### Task
Write out, word for word, every line from the one where "R10: 150k (N5, U5/out) -> 22k (N5, U5/out)" occurs to the final line of the entries, and nothing beyond them.

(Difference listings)
━━━━━━━━

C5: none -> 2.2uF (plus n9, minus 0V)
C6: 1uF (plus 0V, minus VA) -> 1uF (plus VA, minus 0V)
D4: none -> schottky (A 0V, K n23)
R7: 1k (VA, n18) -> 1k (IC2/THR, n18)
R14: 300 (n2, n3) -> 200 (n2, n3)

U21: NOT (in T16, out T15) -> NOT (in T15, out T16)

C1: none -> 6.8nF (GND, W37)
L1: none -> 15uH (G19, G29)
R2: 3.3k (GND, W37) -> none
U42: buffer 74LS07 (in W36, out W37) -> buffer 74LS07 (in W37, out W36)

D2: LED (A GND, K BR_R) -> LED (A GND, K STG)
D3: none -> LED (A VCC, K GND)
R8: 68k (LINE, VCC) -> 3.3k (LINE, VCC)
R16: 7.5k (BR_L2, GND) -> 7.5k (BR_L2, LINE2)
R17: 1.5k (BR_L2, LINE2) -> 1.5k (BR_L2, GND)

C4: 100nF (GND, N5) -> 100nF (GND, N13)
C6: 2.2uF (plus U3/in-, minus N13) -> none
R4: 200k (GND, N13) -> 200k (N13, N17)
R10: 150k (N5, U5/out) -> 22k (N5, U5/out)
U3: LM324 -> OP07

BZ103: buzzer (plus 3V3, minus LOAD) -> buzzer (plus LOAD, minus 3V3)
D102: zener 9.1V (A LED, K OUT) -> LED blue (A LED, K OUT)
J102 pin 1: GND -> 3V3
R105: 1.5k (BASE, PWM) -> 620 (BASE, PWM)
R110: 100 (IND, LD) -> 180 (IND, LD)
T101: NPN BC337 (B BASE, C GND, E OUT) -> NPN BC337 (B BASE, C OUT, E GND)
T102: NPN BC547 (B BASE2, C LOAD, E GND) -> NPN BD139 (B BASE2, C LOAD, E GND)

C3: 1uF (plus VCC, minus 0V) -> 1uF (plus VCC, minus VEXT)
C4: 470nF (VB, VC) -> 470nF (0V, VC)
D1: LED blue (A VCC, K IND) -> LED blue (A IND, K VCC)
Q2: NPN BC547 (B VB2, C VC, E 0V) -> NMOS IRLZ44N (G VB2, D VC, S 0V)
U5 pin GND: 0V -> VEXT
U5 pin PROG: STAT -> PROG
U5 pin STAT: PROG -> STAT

━━━━━━━━

### Task output
R10: 150k (N5, U5/out) -> 22k (N5, U5/out)
U3: LM324 -> OP07

BZ103: buzzer (plus 3V3, minus LOAD) -> buzzer (plus LOAD, minus 3V3)
D102: zener 9.1V (A LED, K OUT) -> LED blue (A LED, K OUT)
J102 pin 1: GND -> 3V3
R105: 1.5k (BASE, PWM) -> 620 (BASE, PWM)
R110: 100 (IND, LD) -> 180 (IND, LD)
T101: NPN BC337 (B BASE, C GND, E OUT) -> NPN BC337 (B BASE, C OUT, E GND)
T102: NPN BC547 (B BASE2, C LOAD, E GND) -> NPN BD139 (B BASE2, C LOAD, E GND)

C3: 1uF (plus VCC, minus 0V) -> 1uF (plus VCC, minus VEXT)
C4: 470nF (VB, VC) -> 470nF (0V, VC)
D1: LED blue (A VCC, K IND) -> LED blue (A IND, K VCC)
Q2: NPN BC547 (B VB2, C VC, E 0V) -> NMOS IRLZ44N (G VB2, D VC, S 0V)
U5 pin GND: 0V -> VEXT
U5 pin PROG: STAT -> PROG
U5 pin STAT: PROG -> STAT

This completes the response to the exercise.